THE INPUT →
--- START ---
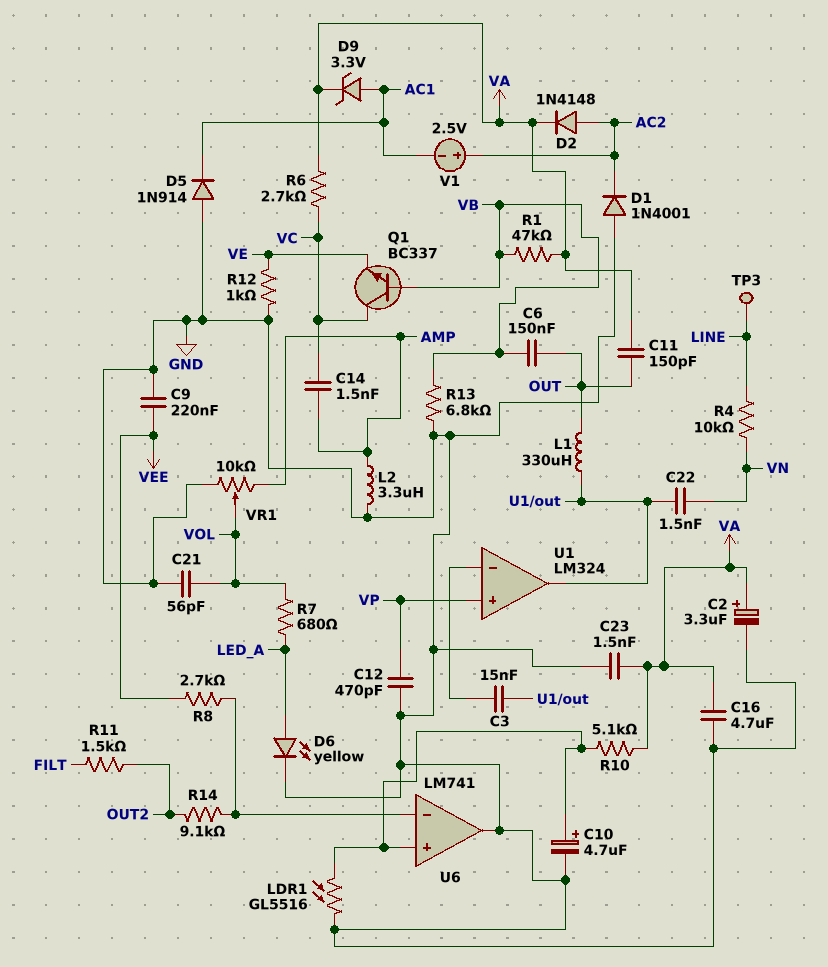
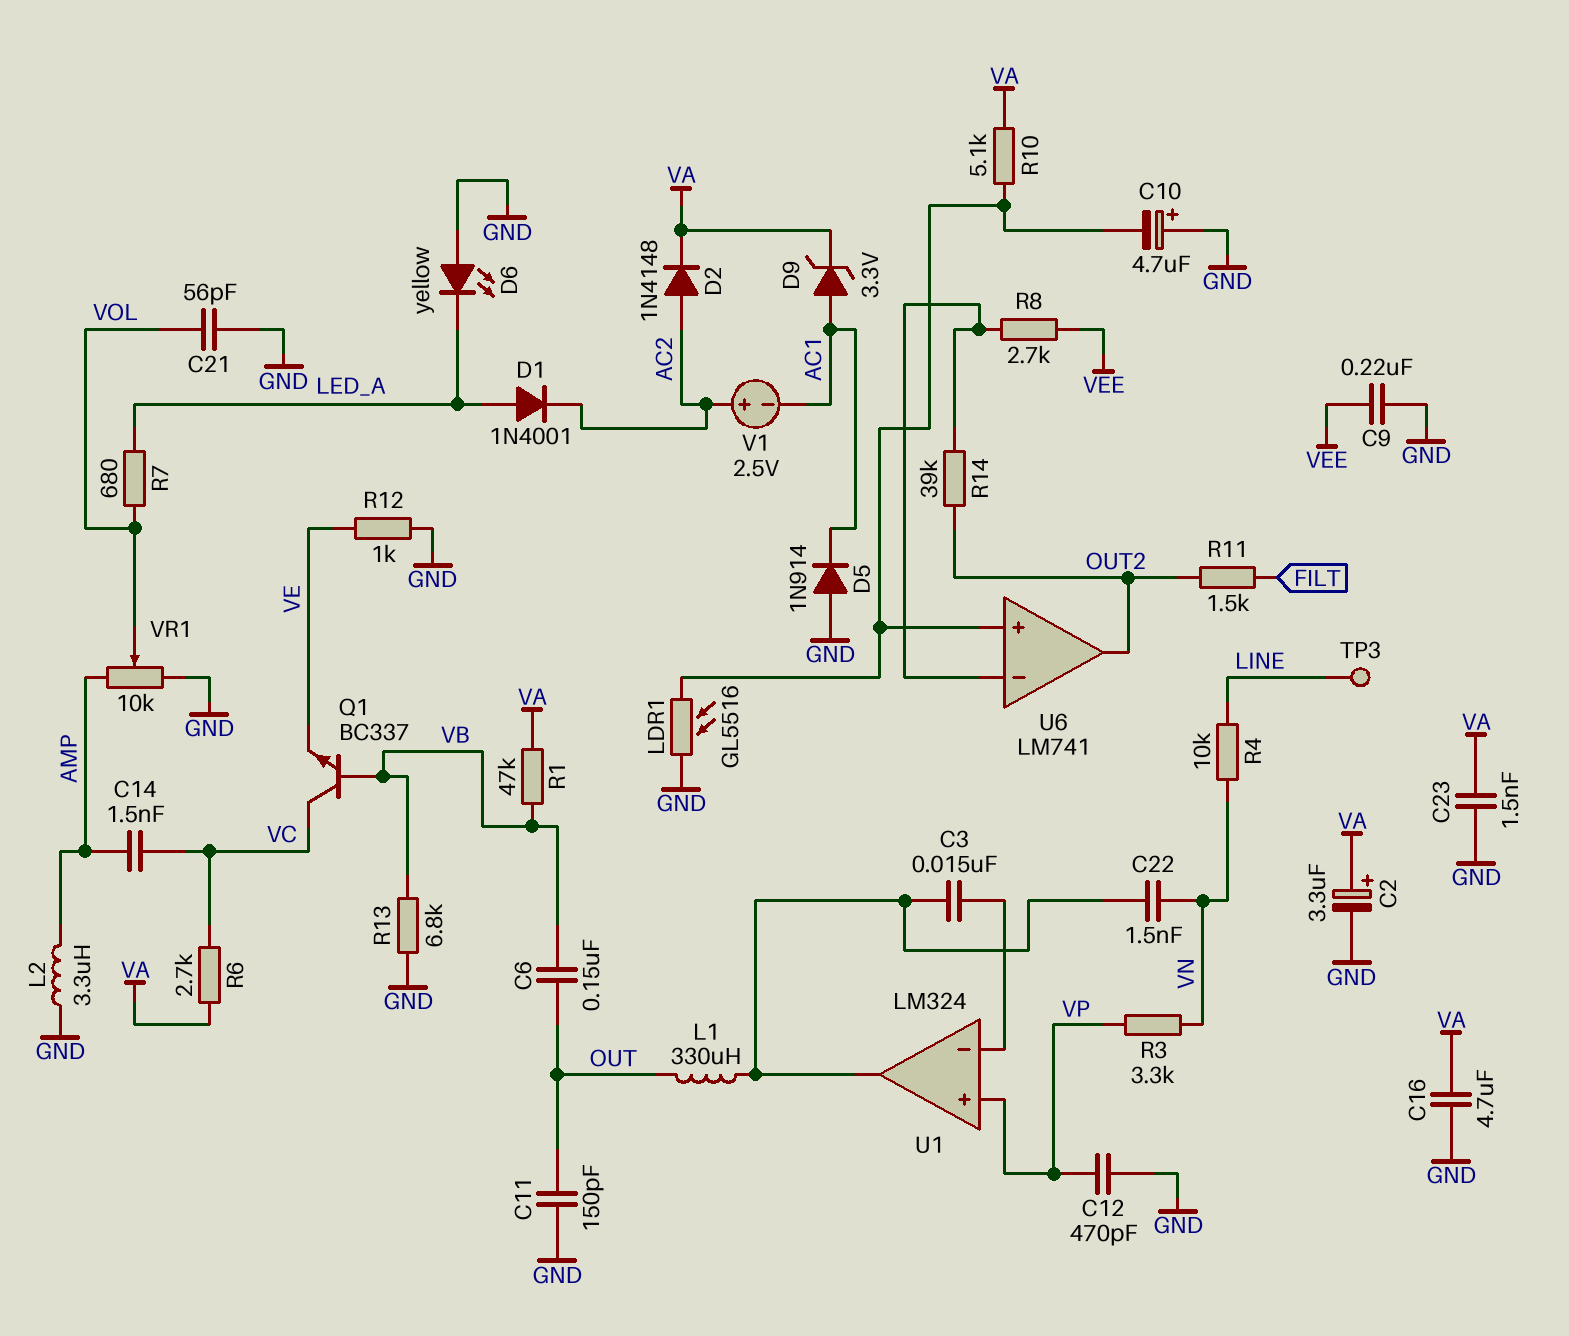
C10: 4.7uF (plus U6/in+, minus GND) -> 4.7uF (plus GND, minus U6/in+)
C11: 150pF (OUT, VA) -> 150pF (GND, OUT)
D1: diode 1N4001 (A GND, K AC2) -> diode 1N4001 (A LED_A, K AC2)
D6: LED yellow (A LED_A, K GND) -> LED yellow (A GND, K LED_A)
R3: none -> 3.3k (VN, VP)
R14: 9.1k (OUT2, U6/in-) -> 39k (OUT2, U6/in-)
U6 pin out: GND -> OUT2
--- END ---
--- START ---
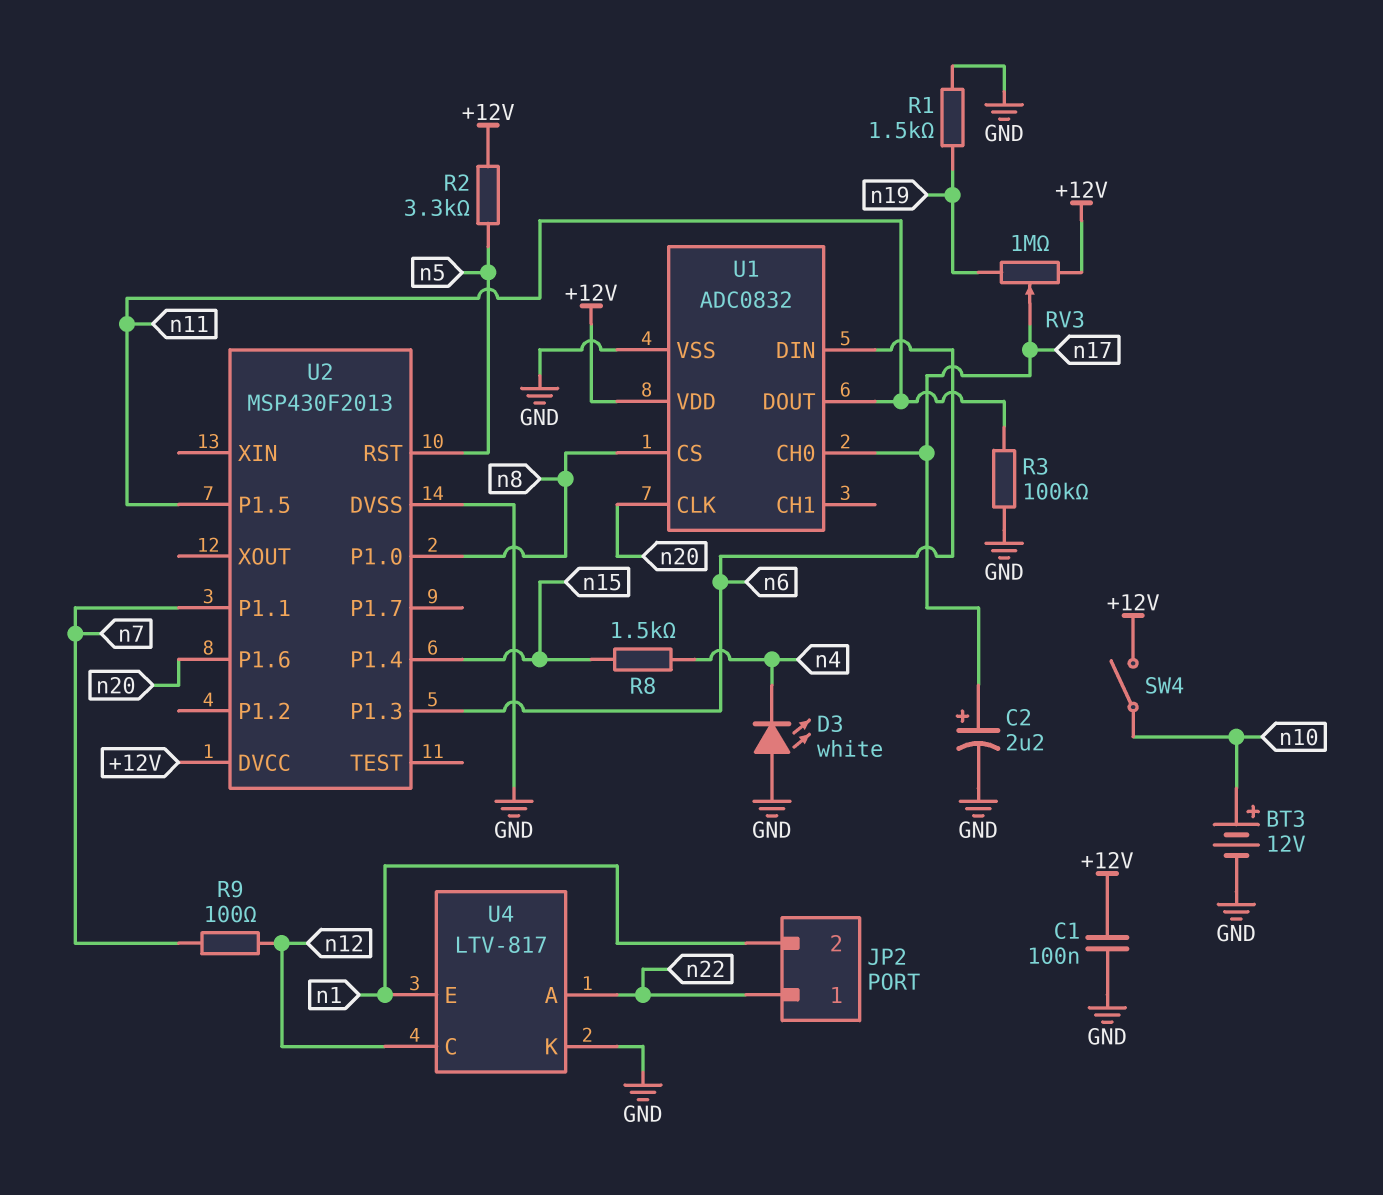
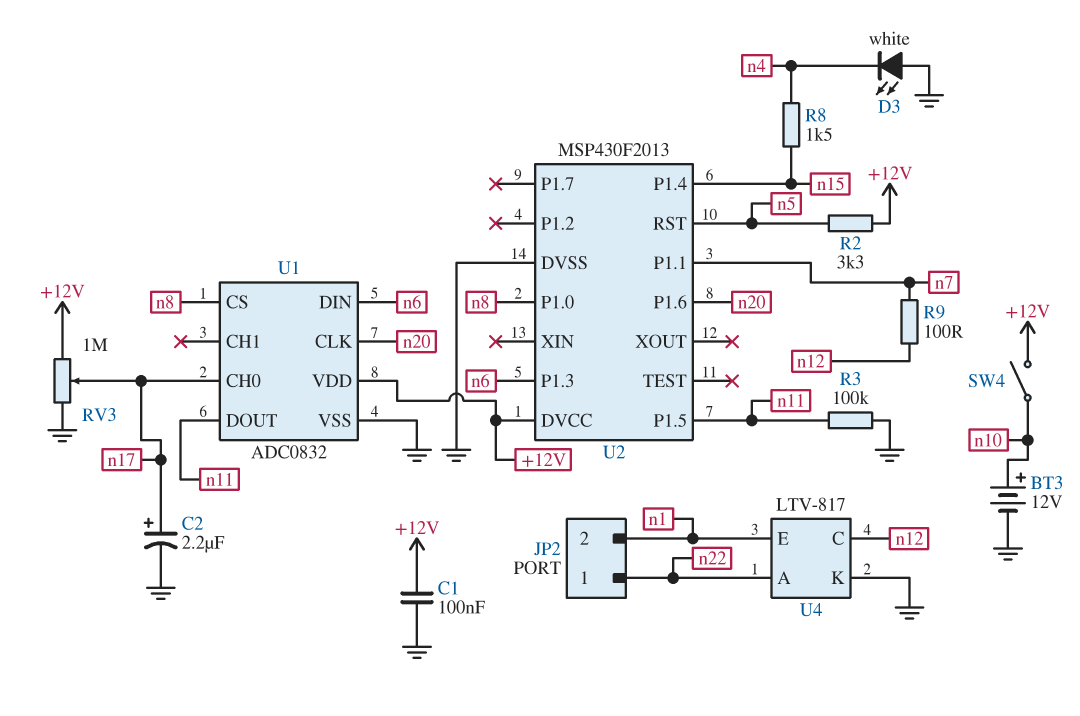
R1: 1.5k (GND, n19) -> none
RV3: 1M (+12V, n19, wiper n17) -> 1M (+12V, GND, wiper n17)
--- END ---
WHAT YOU WILL DO →
Keeping every character as it is, restate the lines above that run from the line with "C10: 4.7uF (plus" through the line with "R3: none -> 3.3k (VN, VP)", both included, and nothing else.

TASK OUTPUT →
C10: 4.7uF (plus U6/in+, minus GND) -> 4.7uF (plus GND, minus U6/in+)
C11: 150pF (OUT, VA) -> 150pF (GND, OUT)
D1: diode 1N4001 (A GND, K AC2) -> diode 1N4001 (A LED_A, K AC2)
D6: LED yellow (A LED_A, K GND) -> LED yellow (A GND, K LED_A)
R3: none -> 3.3k (VN, VP)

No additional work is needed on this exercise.